▸ WHAT YOU WILL DO
Only a number is wanted: how many lines in these records contain the word "down"?

▸ INFORMATION SHOWN
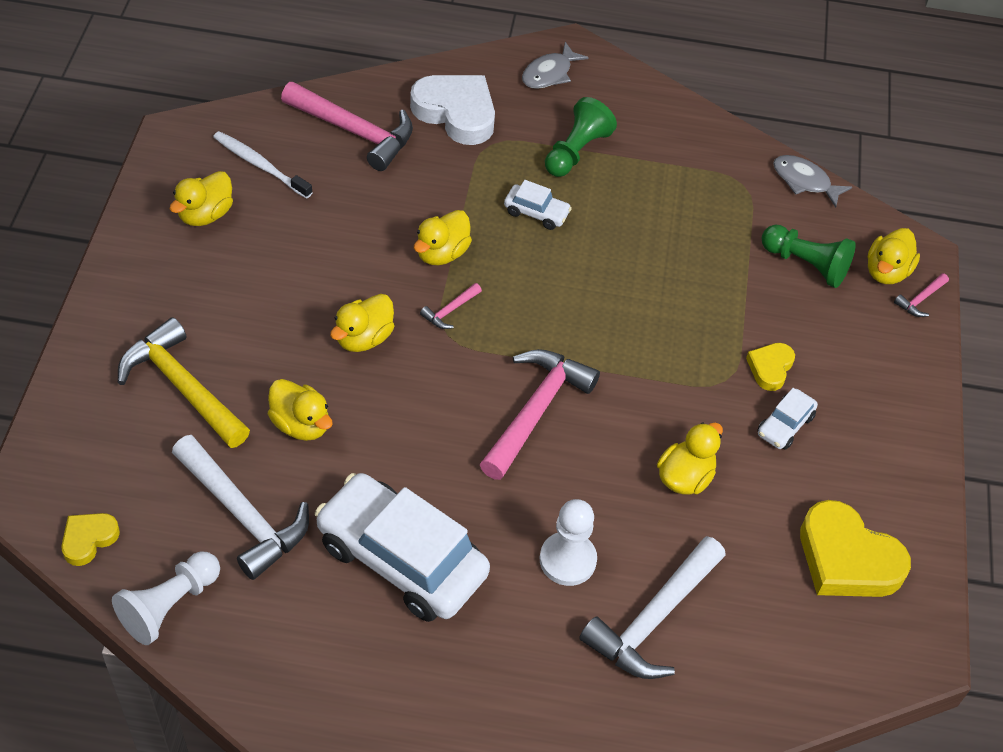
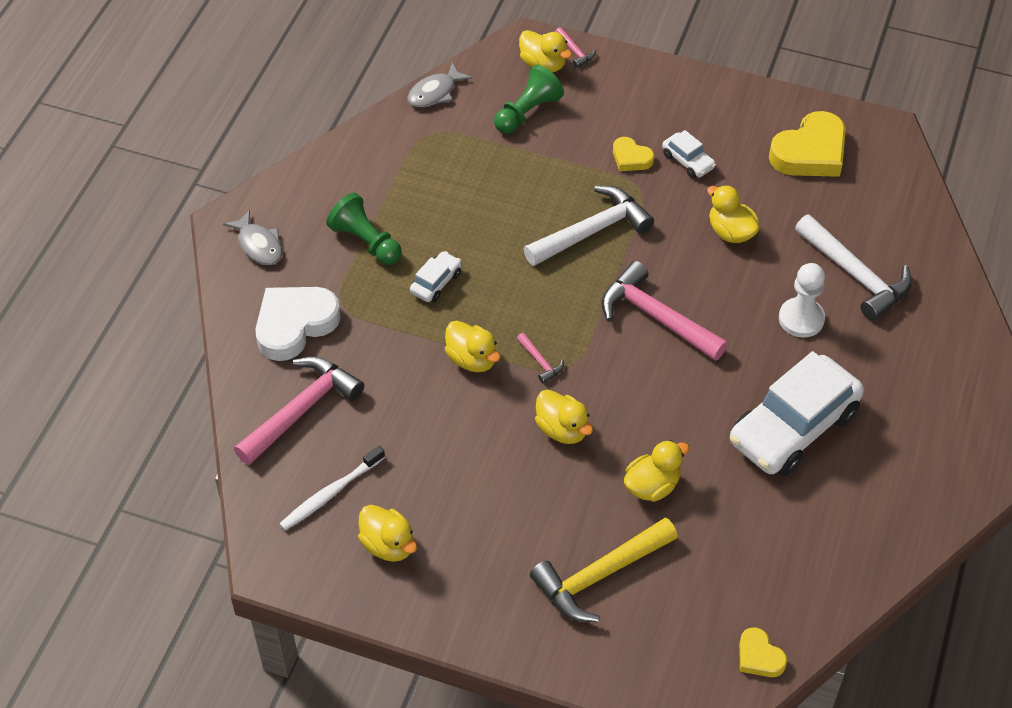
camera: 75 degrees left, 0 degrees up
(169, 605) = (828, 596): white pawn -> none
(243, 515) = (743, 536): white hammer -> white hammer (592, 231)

--

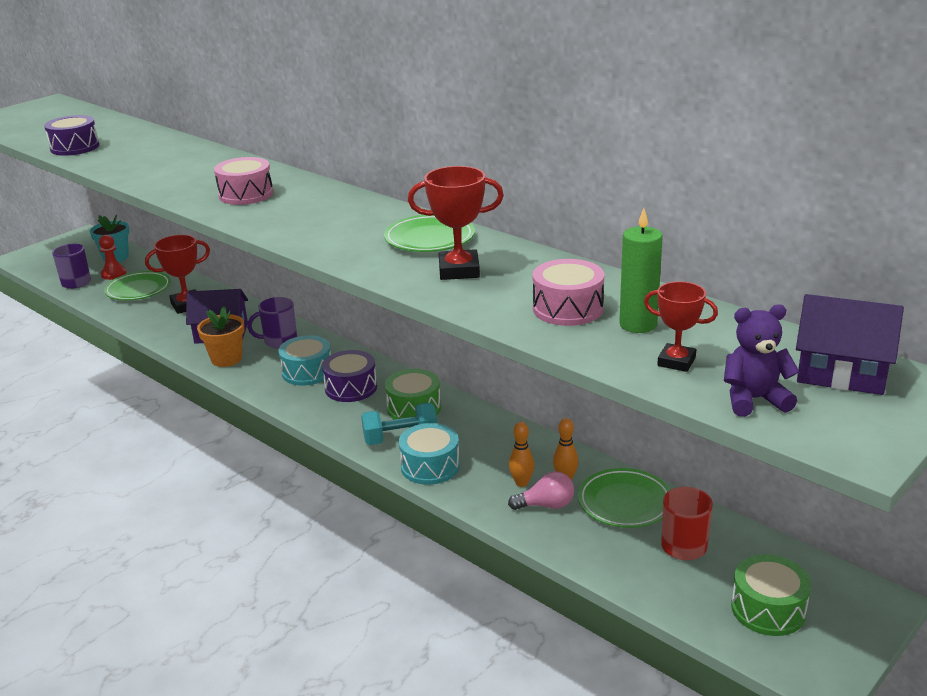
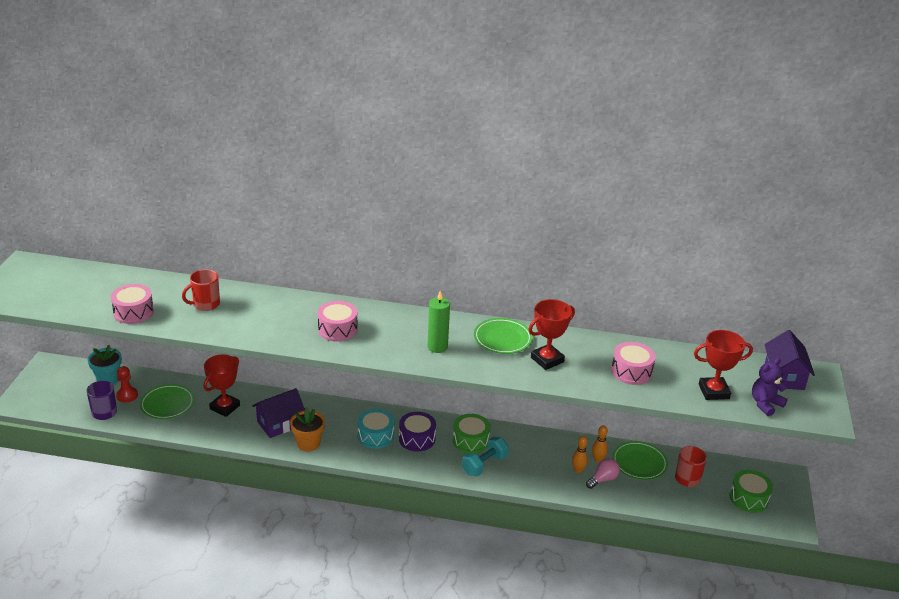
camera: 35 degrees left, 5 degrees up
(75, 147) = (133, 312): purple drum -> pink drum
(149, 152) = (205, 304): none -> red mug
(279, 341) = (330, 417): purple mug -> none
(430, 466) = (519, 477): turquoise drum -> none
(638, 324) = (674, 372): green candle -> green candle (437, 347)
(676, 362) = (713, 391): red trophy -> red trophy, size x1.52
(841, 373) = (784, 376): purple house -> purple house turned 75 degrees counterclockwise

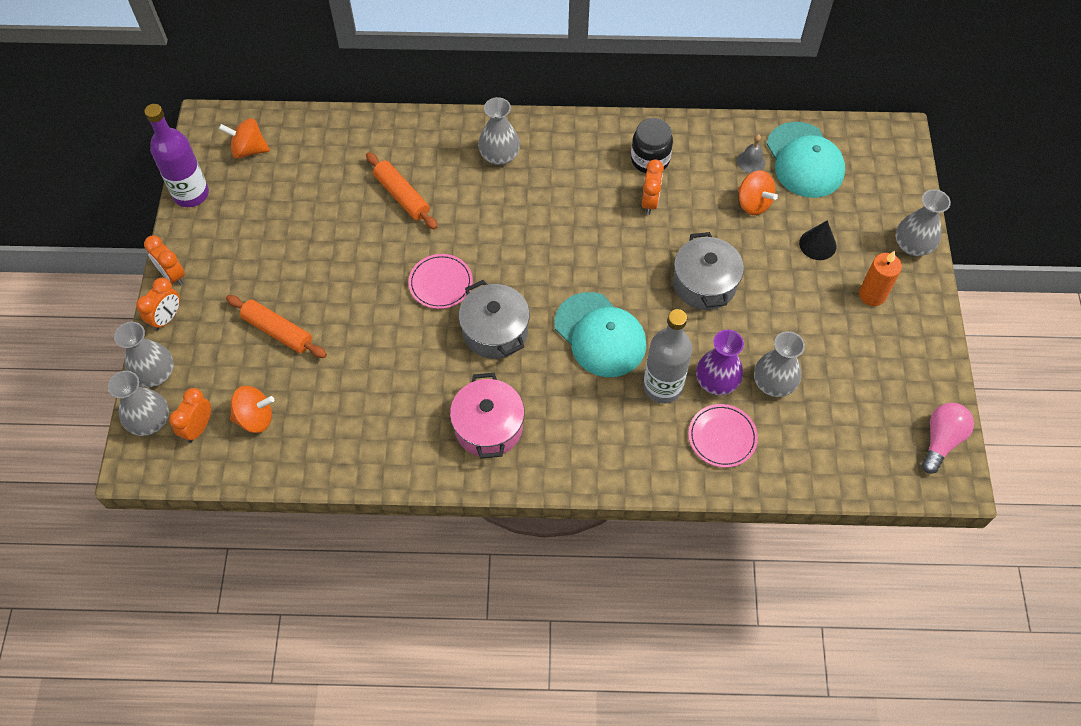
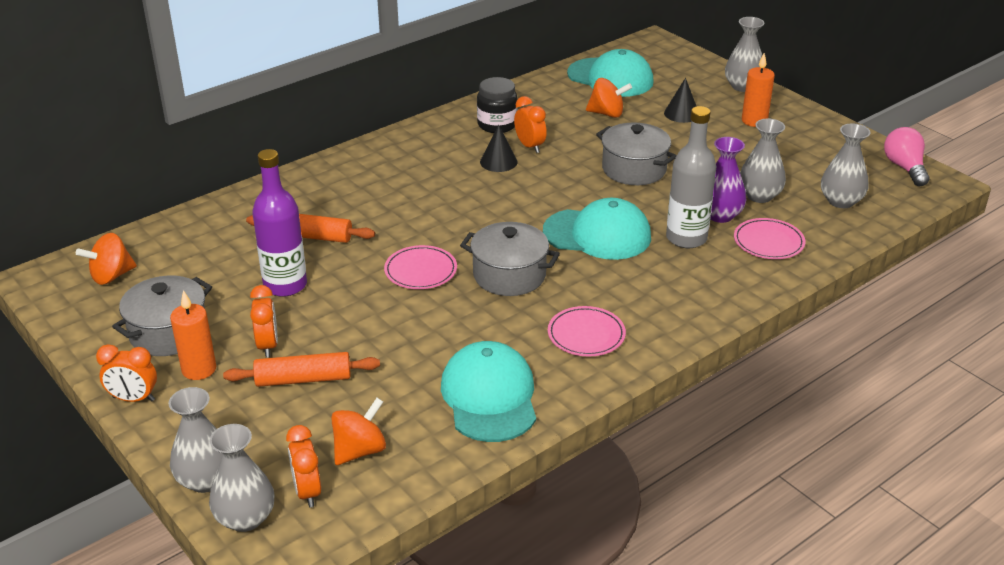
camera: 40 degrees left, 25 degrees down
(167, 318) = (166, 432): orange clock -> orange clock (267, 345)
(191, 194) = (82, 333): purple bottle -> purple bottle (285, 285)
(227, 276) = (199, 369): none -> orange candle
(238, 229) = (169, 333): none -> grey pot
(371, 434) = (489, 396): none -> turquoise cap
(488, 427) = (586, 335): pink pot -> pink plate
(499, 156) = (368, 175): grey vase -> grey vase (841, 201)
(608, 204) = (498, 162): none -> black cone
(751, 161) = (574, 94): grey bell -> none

---

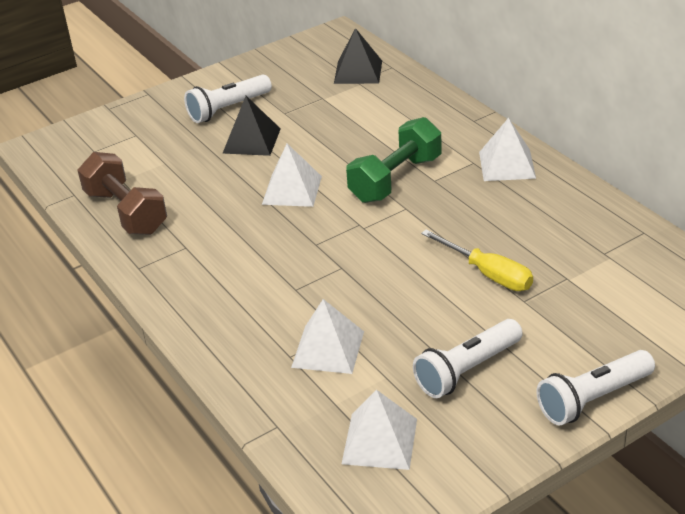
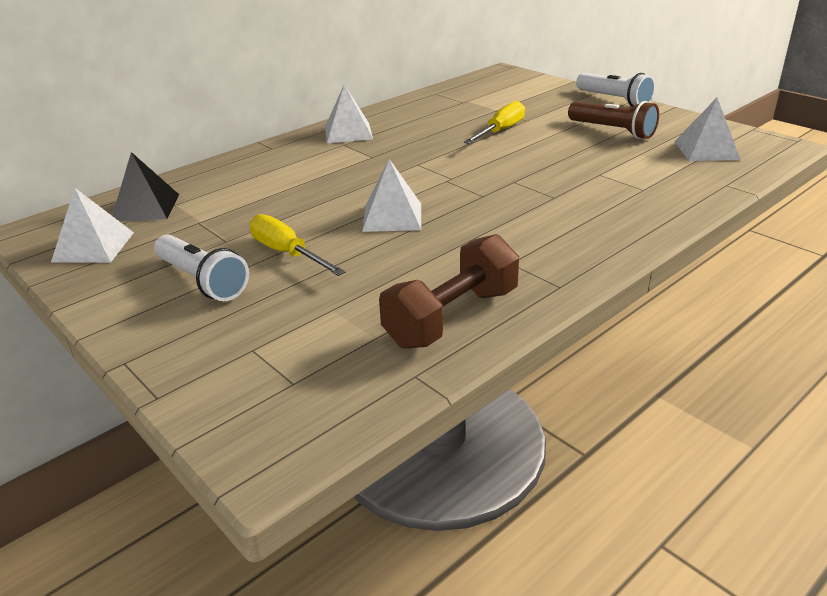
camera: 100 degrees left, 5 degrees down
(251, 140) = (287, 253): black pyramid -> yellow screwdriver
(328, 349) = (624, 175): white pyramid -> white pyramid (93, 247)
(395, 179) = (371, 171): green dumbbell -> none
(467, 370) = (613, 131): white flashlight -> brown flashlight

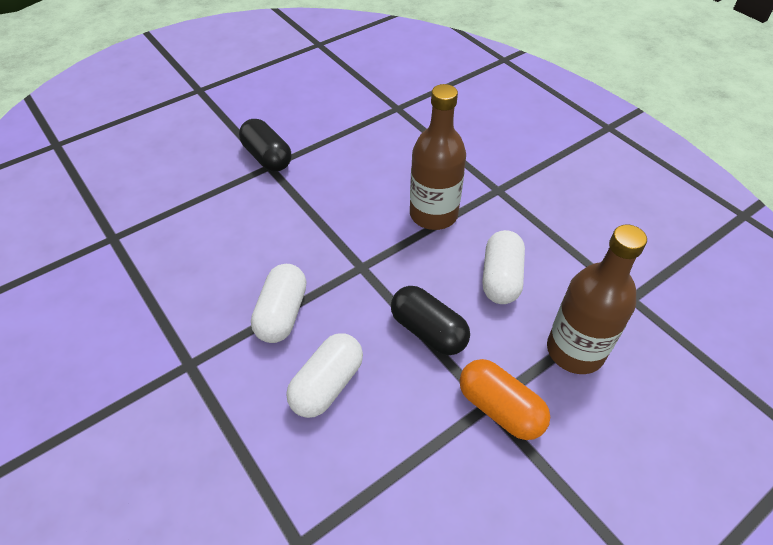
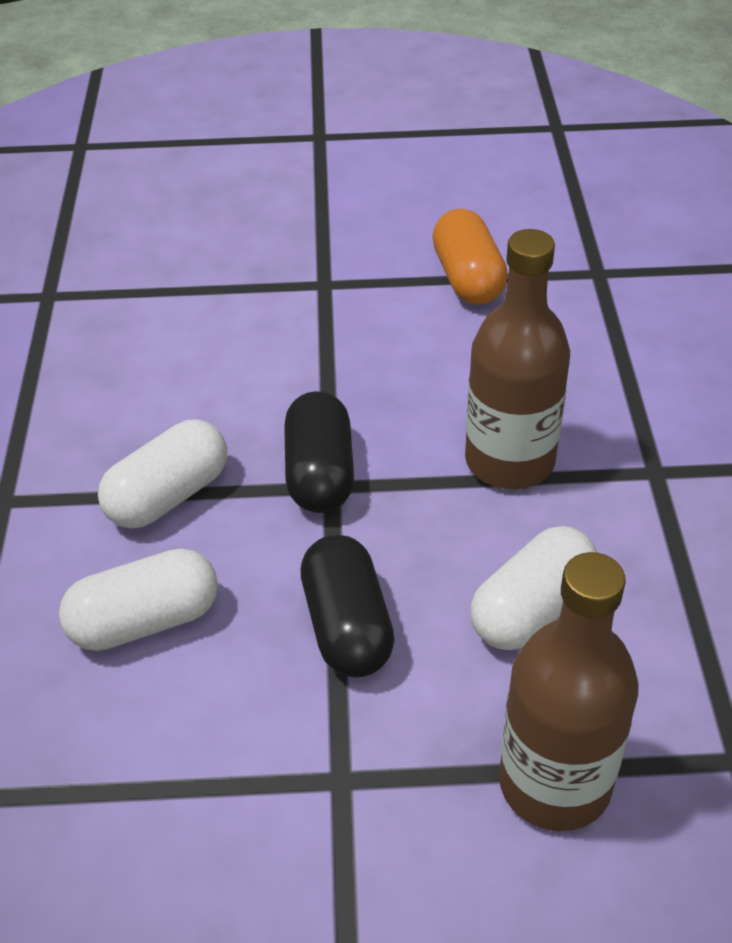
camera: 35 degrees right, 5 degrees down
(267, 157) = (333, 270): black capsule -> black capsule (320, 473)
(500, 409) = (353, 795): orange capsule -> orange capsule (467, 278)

▸ COMPLETED EXERCISE
3